─── Dataset extract

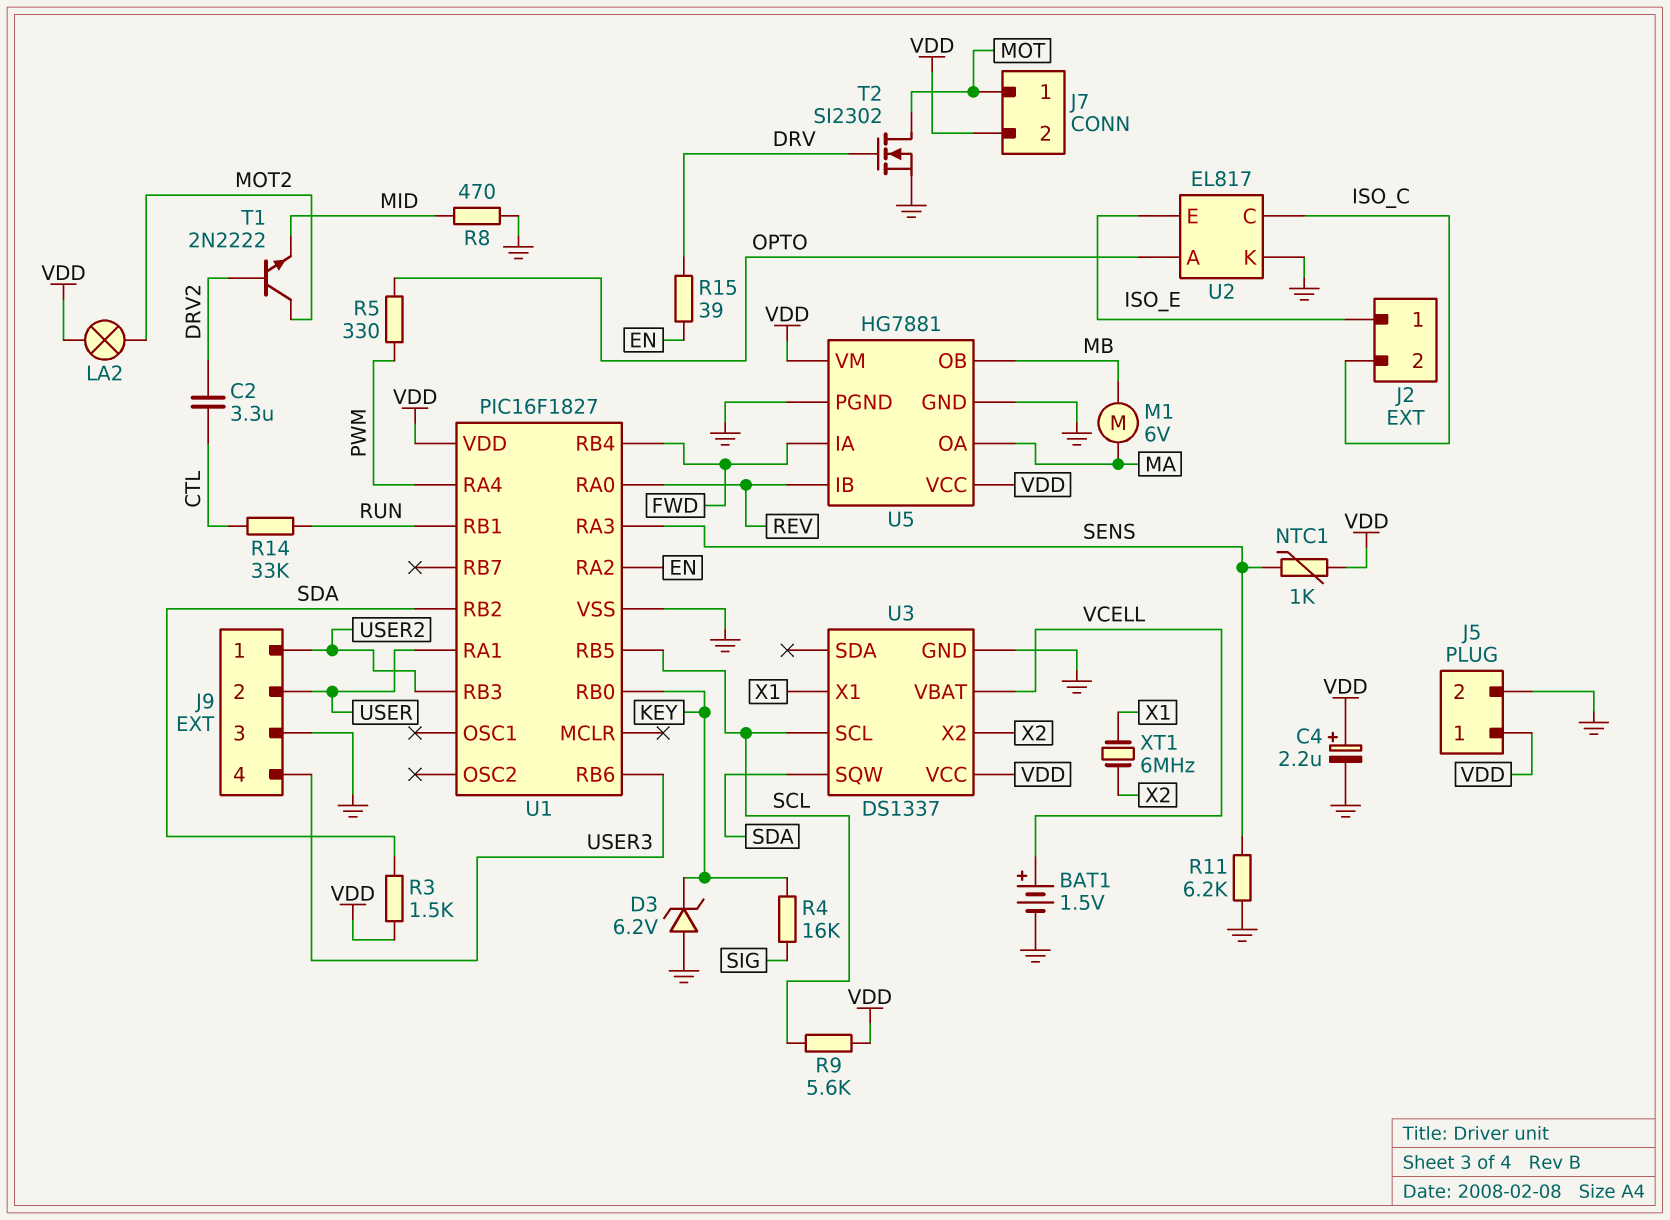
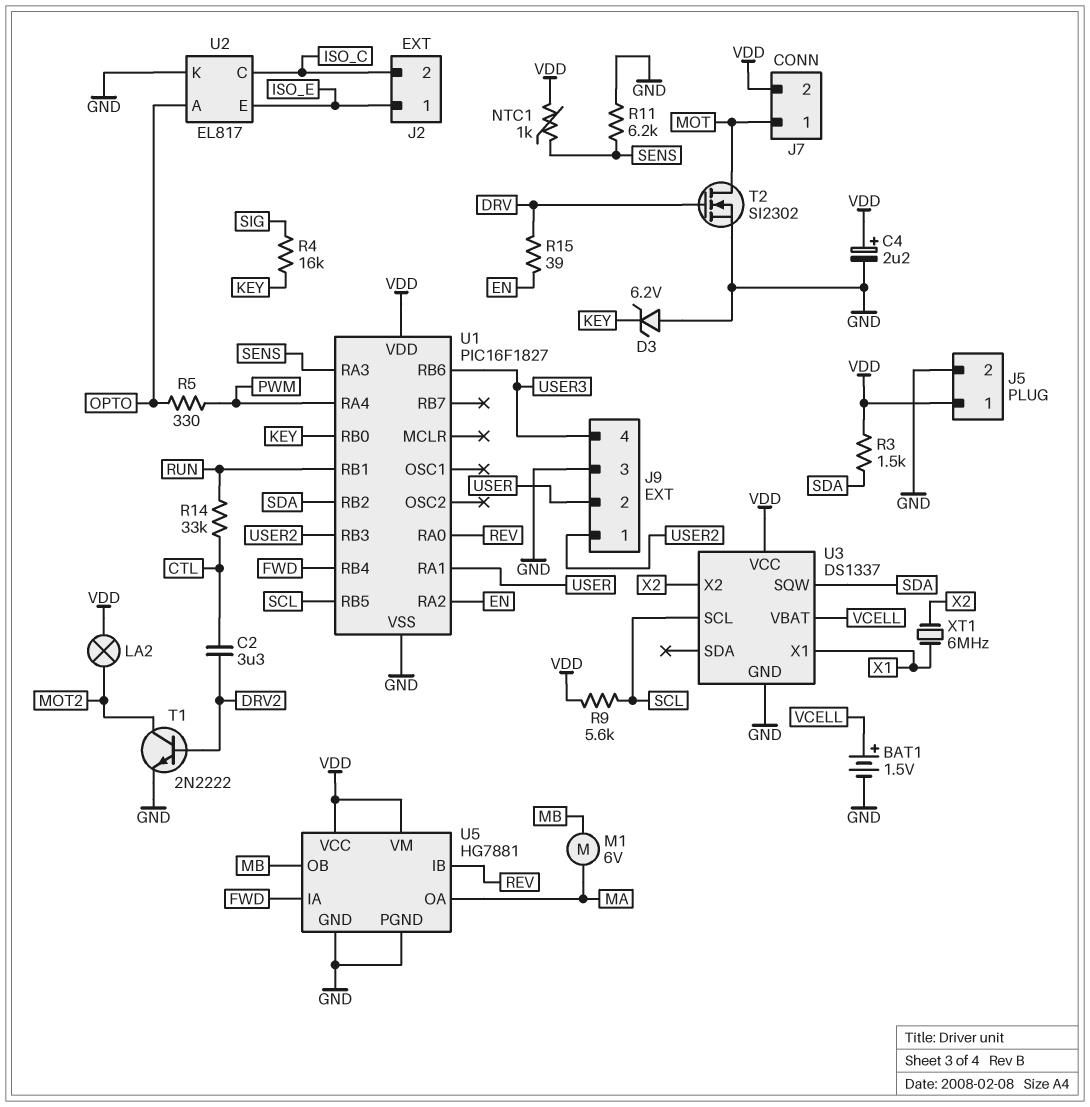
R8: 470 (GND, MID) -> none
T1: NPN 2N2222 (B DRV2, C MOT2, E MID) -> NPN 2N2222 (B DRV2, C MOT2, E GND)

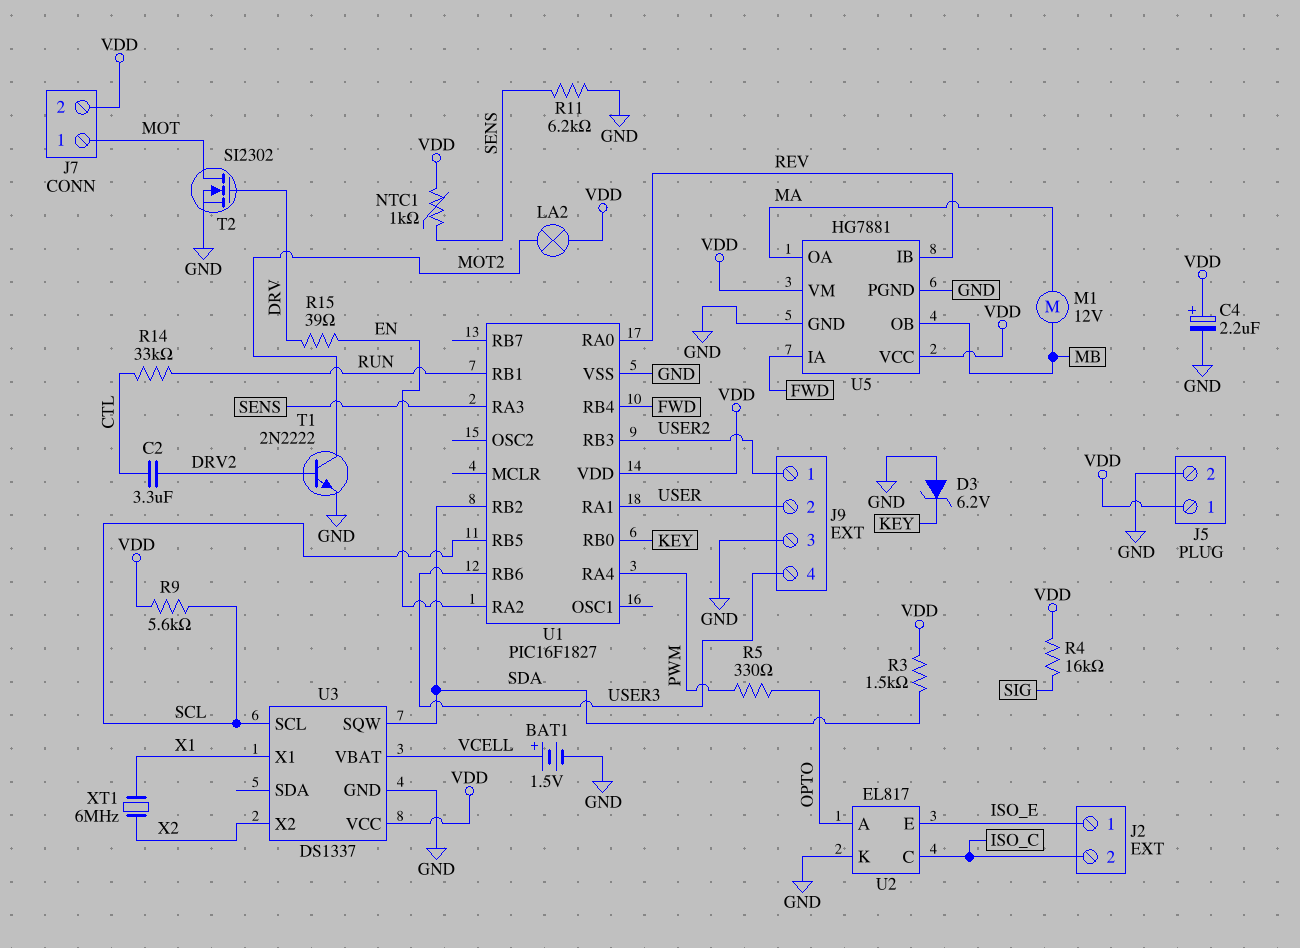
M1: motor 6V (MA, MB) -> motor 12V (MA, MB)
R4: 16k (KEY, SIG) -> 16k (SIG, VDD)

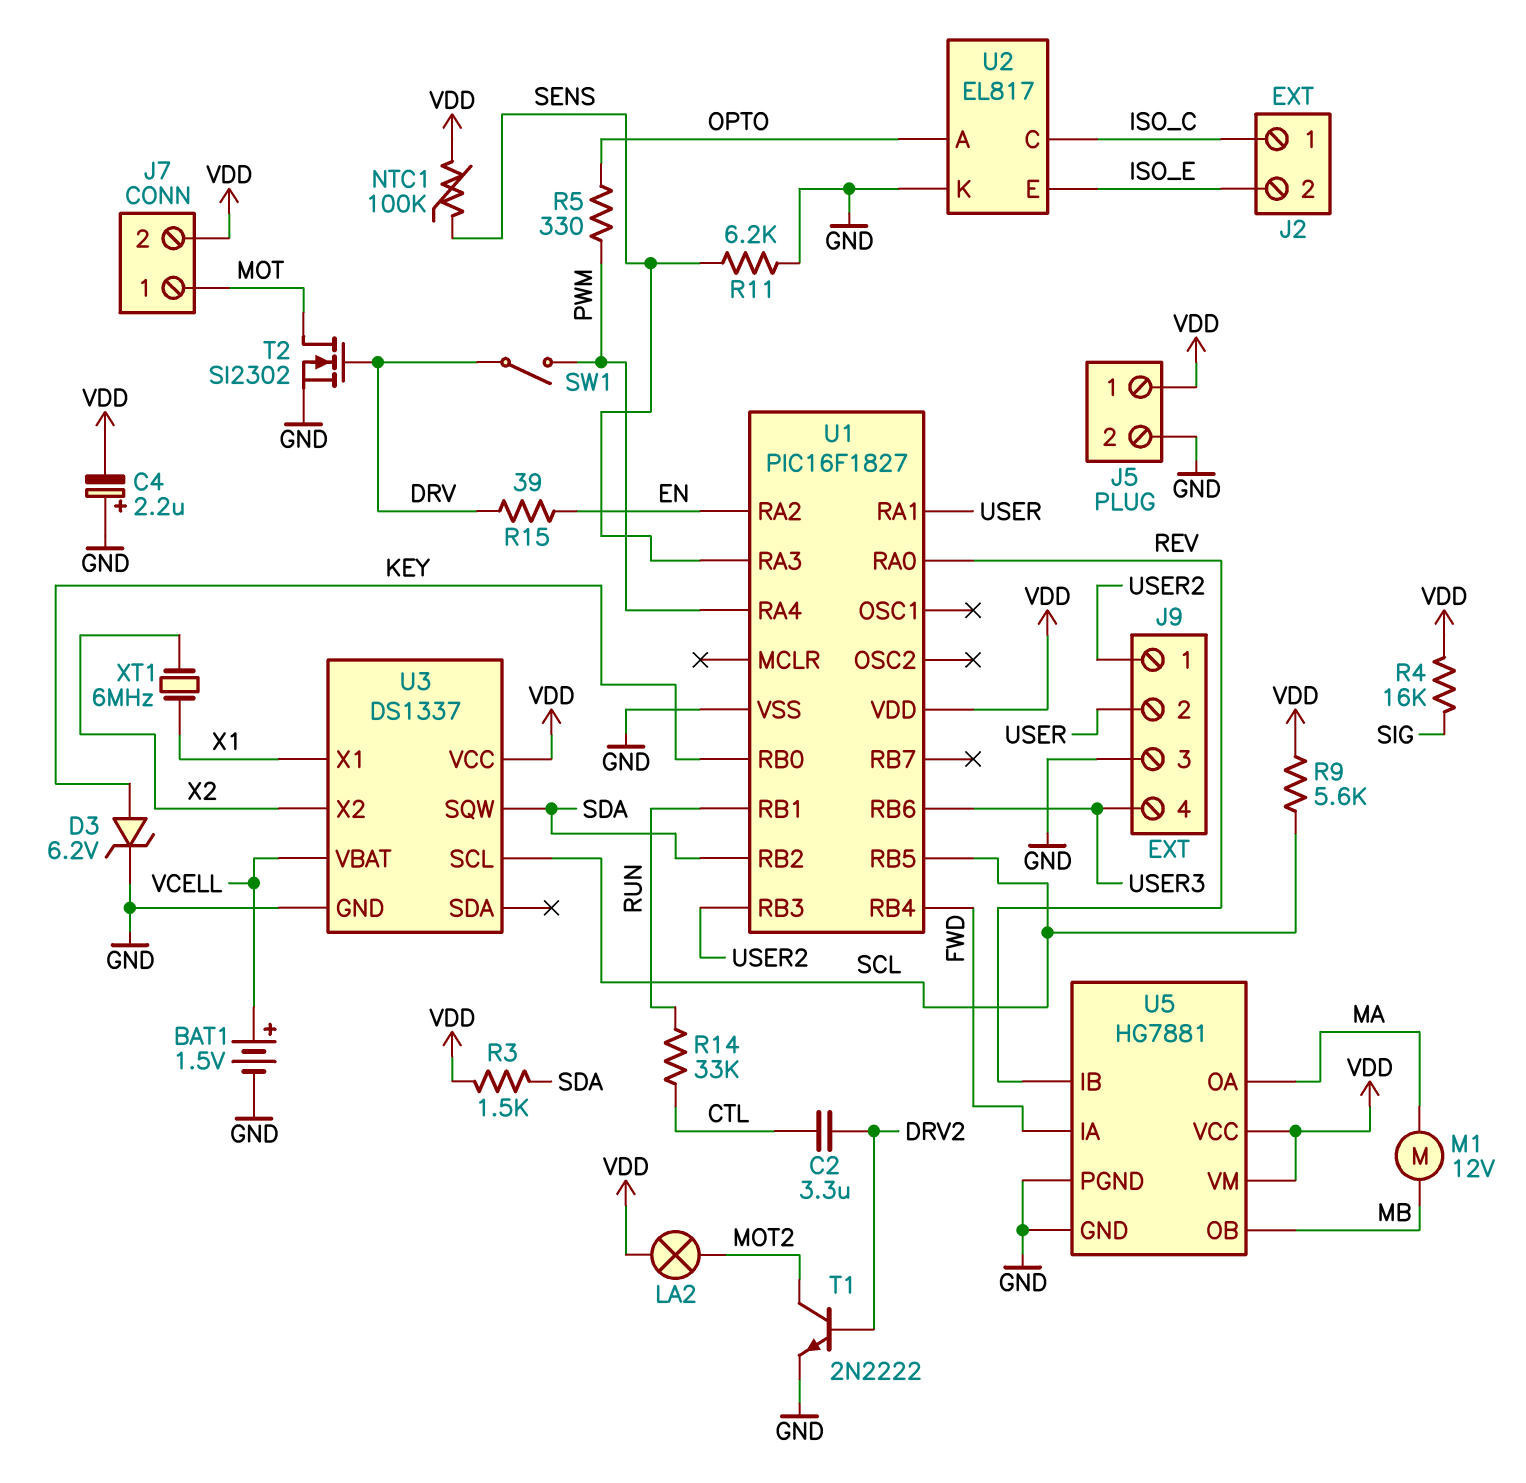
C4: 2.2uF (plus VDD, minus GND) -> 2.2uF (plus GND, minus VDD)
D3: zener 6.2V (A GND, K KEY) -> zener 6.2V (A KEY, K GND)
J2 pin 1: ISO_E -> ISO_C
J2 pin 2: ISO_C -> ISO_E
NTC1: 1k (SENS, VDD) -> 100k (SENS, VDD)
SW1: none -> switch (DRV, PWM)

──────

Give back, word for word, the lines from the one with "NTC1: 1k (SENS, VDD) -> 100k (SENS, VDD)" through the last line of the entries, both included, and no other line.

NTC1: 1k (SENS, VDD) -> 100k (SENS, VDD)
SW1: none -> switch (DRV, PWM)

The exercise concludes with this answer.